# Assignment:
Quote all of the records below word for word, keeping every line unchanged.

BEGIN Information shown

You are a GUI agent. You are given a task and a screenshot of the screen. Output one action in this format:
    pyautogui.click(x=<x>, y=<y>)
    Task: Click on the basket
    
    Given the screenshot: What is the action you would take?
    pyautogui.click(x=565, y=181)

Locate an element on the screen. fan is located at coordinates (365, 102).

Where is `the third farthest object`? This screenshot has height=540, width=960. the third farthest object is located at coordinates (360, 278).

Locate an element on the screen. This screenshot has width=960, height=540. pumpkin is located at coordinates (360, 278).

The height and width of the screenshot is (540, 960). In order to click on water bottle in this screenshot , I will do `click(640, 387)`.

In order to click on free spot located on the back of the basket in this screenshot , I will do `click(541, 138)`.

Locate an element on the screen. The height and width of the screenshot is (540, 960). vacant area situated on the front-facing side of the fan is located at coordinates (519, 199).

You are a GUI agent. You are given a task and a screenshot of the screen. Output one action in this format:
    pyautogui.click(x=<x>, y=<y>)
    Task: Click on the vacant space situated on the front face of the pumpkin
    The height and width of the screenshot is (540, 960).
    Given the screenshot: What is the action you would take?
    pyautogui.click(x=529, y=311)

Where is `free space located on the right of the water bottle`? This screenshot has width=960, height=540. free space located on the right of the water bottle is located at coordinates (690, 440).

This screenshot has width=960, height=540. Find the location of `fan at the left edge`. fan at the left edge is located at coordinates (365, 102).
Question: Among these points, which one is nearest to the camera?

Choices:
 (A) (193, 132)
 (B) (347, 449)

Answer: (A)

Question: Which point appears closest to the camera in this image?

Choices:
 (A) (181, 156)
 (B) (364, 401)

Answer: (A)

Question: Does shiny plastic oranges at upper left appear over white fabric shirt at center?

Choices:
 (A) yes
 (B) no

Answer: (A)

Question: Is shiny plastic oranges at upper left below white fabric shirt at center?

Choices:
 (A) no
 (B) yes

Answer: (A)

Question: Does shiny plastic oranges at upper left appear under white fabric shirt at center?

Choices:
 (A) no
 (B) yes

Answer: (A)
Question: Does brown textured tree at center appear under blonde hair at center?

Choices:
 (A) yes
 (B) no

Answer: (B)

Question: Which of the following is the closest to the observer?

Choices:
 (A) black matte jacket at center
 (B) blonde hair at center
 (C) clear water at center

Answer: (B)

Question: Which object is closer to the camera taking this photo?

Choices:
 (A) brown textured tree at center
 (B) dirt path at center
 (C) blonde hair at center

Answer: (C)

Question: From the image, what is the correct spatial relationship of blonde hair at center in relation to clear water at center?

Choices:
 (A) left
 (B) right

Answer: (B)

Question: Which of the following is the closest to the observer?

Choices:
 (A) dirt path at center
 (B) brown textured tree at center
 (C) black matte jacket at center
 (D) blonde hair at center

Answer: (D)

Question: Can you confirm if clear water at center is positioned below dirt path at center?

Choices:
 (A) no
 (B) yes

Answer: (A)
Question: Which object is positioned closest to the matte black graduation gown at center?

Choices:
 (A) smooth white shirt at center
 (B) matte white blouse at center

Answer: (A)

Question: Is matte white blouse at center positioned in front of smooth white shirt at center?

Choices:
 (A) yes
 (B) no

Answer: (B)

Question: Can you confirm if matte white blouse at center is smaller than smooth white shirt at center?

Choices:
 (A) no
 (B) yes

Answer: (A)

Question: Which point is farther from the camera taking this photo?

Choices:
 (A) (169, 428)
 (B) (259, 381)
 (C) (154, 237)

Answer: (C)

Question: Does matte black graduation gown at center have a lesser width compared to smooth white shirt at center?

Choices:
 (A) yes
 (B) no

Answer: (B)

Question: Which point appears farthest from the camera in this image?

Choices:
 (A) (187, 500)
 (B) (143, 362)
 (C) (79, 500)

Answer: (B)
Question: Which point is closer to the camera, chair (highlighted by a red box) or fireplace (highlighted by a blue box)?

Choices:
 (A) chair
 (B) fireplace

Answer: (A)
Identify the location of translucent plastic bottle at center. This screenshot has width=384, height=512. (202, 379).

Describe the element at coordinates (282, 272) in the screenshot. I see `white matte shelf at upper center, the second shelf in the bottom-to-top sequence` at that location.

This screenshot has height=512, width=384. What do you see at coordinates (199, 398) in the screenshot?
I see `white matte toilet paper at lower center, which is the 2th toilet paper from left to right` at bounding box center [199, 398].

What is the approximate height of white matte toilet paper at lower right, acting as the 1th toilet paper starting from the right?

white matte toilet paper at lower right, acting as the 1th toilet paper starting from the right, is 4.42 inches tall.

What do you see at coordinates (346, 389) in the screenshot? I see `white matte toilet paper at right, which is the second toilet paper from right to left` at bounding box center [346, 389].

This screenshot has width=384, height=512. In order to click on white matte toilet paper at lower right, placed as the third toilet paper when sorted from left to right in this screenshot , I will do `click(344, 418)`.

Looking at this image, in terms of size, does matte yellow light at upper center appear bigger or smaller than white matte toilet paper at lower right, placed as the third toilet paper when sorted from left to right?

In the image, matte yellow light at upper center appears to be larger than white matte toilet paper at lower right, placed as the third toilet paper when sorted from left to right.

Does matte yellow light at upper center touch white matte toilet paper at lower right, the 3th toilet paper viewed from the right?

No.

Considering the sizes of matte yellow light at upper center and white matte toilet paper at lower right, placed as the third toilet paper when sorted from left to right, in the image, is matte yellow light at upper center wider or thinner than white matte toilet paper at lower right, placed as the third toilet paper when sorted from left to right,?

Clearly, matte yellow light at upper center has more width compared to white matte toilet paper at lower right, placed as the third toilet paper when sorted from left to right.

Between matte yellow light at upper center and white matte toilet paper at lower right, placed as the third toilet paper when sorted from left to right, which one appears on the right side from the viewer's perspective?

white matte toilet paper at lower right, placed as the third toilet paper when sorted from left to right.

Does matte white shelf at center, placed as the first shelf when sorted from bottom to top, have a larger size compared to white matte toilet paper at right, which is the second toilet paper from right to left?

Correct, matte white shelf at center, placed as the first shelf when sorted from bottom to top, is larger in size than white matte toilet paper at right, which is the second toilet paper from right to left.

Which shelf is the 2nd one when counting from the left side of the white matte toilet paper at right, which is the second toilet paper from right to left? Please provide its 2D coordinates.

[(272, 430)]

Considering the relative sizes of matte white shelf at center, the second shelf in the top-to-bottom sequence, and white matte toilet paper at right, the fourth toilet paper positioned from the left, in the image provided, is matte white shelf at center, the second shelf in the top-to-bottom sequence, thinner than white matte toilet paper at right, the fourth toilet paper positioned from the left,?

END Information shown

# Answer:
You are a GUI agent. You are given a task and a screenshot of the screen. Output one action in this format:
    pyautogui.click(x=<x>, y=<y>)
    Task: Click on the basket
    
    Given the screenshot: What is the action you would take?
    pyautogui.click(x=565, y=181)

Locate an element on the screen. fan is located at coordinates (365, 102).

Where is `the third farthest object`? This screenshot has height=540, width=960. the third farthest object is located at coordinates (360, 278).

Locate an element on the screen. This screenshot has width=960, height=540. pumpkin is located at coordinates (360, 278).

The height and width of the screenshot is (540, 960). In order to click on water bottle in this screenshot , I will do `click(640, 387)`.

In order to click on free spot located on the back of the basket in this screenshot , I will do `click(541, 138)`.

Locate an element on the screen. The height and width of the screenshot is (540, 960). vacant area situated on the front-facing side of the fan is located at coordinates (519, 199).

You are a GUI agent. You are given a task and a screenshot of the screen. Output one action in this format:
    pyautogui.click(x=<x>, y=<y>)
    Task: Click on the vacant space situated on the front face of the pumpkin
    The height and width of the screenshot is (540, 960).
    Given the screenshot: What is the action you would take?
    pyautogui.click(x=529, y=311)

Where is `free space located on the right of the water bottle`? This screenshot has width=960, height=540. free space located on the right of the water bottle is located at coordinates (690, 440).

This screenshot has width=960, height=540. Find the location of `fan at the left edge`. fan at the left edge is located at coordinates (365, 102).
Question: Among these points, which one is nearest to the camera?

Choices:
 (A) (193, 132)
 (B) (347, 449)

Answer: (A)

Question: Which point appears closest to the camera in this image?

Choices:
 (A) (181, 156)
 (B) (364, 401)

Answer: (A)

Question: Does shiny plastic oranges at upper left appear over white fabric shirt at center?

Choices:
 (A) yes
 (B) no

Answer: (A)

Question: Is shiny plastic oranges at upper left below white fabric shirt at center?

Choices:
 (A) no
 (B) yes

Answer: (A)

Question: Does shiny plastic oranges at upper left appear under white fabric shirt at center?

Choices:
 (A) no
 (B) yes

Answer: (A)
Question: Does brown textured tree at center appear under blonde hair at center?

Choices:
 (A) yes
 (B) no

Answer: (B)

Question: Which of the following is the closest to the observer?

Choices:
 (A) black matte jacket at center
 (B) blonde hair at center
 (C) clear water at center

Answer: (B)

Question: Which object is closer to the camera taking this photo?

Choices:
 (A) brown textured tree at center
 (B) dirt path at center
 (C) blonde hair at center

Answer: (C)

Question: From the image, what is the correct spatial relationship of blonde hair at center in relation to clear water at center?

Choices:
 (A) left
 (B) right

Answer: (B)

Question: Which of the following is the closest to the observer?

Choices:
 (A) dirt path at center
 (B) brown textured tree at center
 (C) black matte jacket at center
 (D) blonde hair at center

Answer: (D)

Question: Can you confirm if clear water at center is positioned below dirt path at center?

Choices:
 (A) no
 (B) yes

Answer: (A)
Question: Which object is positioned closest to the matte black graduation gown at center?

Choices:
 (A) smooth white shirt at center
 (B) matte white blouse at center

Answer: (A)

Question: Is matte white blouse at center positioned in front of smooth white shirt at center?

Choices:
 (A) yes
 (B) no

Answer: (B)

Question: Can you confirm if matte white blouse at center is smaller than smooth white shirt at center?

Choices:
 (A) no
 (B) yes

Answer: (A)

Question: Which point is farther from the camera taking this photo?

Choices:
 (A) (169, 428)
 (B) (259, 381)
 (C) (154, 237)

Answer: (C)

Question: Does matte black graduation gown at center have a lesser width compared to smooth white shirt at center?

Choices:
 (A) yes
 (B) no

Answer: (B)

Question: Which point appears farthest from the camera in this image?

Choices:
 (A) (187, 500)
 (B) (143, 362)
 (C) (79, 500)

Answer: (B)
Question: Which point is closer to the camera, chair (highlighted by a red box) or fireplace (highlighted by a blue box)?

Choices:
 (A) chair
 (B) fireplace

Answer: (A)
Identify the location of translucent plastic bottle at center. This screenshot has width=384, height=512. (202, 379).

Describe the element at coordinates (282, 272) in the screenshot. I see `white matte shelf at upper center, the second shelf in the bottom-to-top sequence` at that location.

This screenshot has height=512, width=384. What do you see at coordinates (199, 398) in the screenshot?
I see `white matte toilet paper at lower center, which is the 2th toilet paper from left to right` at bounding box center [199, 398].

What is the approximate height of white matte toilet paper at lower right, acting as the 1th toilet paper starting from the right?

white matte toilet paper at lower right, acting as the 1th toilet paper starting from the right, is 4.42 inches tall.

What do you see at coordinates (346, 389) in the screenshot? I see `white matte toilet paper at right, which is the second toilet paper from right to left` at bounding box center [346, 389].

This screenshot has width=384, height=512. In order to click on white matte toilet paper at lower right, placed as the third toilet paper when sorted from left to right in this screenshot , I will do `click(344, 418)`.

Looking at this image, in terms of size, does matte yellow light at upper center appear bigger or smaller than white matte toilet paper at lower right, placed as the third toilet paper when sorted from left to right?

In the image, matte yellow light at upper center appears to be larger than white matte toilet paper at lower right, placed as the third toilet paper when sorted from left to right.

Does matte yellow light at upper center touch white matte toilet paper at lower right, the 3th toilet paper viewed from the right?

No.

Considering the sizes of matte yellow light at upper center and white matte toilet paper at lower right, placed as the third toilet paper when sorted from left to right, in the image, is matte yellow light at upper center wider or thinner than white matte toilet paper at lower right, placed as the third toilet paper when sorted from left to right,?

Clearly, matte yellow light at upper center has more width compared to white matte toilet paper at lower right, placed as the third toilet paper when sorted from left to right.

Between matte yellow light at upper center and white matte toilet paper at lower right, placed as the third toilet paper when sorted from left to right, which one appears on the right side from the viewer's perspective?

white matte toilet paper at lower right, placed as the third toilet paper when sorted from left to right.

Does matte white shelf at center, placed as the first shelf when sorted from bottom to top, have a larger size compared to white matte toilet paper at right, which is the second toilet paper from right to left?

Correct, matte white shelf at center, placed as the first shelf when sorted from bottom to top, is larger in size than white matte toilet paper at right, which is the second toilet paper from right to left.

Which shelf is the 2nd one when counting from the left side of the white matte toilet paper at right, which is the second toilet paper from right to left? Please provide its 2D coordinates.

[(272, 430)]

Considering the relative sizes of matte white shelf at center, the second shelf in the top-to-bottom sequence, and white matte toilet paper at right, the fourth toilet paper positioned from the left, in the image provided, is matte white shelf at center, the second shelf in the top-to-bottom sequence, thinner than white matte toilet paper at right, the fourth toilet paper positioned from the left,?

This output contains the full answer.